▶ Work to be completed: Search the entries below for the string "minus" and copy the lines that hold it.

▶ Extracted entries:
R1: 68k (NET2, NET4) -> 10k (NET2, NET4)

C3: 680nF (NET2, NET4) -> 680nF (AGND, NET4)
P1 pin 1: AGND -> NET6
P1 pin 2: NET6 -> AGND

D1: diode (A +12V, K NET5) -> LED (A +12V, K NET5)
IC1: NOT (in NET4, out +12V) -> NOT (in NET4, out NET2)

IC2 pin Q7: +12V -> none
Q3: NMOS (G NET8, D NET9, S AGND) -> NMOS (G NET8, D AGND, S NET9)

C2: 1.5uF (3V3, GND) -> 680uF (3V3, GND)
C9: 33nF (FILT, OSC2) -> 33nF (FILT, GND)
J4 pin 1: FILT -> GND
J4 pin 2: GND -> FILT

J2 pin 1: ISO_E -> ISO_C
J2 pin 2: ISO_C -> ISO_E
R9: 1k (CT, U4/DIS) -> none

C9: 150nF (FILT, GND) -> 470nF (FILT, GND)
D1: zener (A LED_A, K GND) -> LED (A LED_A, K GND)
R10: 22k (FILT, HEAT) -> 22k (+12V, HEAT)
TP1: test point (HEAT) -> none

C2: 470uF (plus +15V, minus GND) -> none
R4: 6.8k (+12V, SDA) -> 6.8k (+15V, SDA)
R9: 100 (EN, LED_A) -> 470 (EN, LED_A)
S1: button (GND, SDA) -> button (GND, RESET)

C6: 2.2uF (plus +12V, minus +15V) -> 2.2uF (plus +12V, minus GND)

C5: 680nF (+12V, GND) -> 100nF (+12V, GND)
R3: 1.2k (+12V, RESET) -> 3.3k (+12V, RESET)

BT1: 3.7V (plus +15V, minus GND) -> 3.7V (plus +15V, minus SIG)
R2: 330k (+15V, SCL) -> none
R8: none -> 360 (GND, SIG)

▶ Output:
C2: 470uF (plus +15V, minus GND) -> none
C6: 2.2uF (plus +12V, minus +15V) -> 2.2uF (plus +12V, minus GND)
BT1: 3.7V (plus +15V, minus GND) -> 3.7V (plus +15V, minus SIG)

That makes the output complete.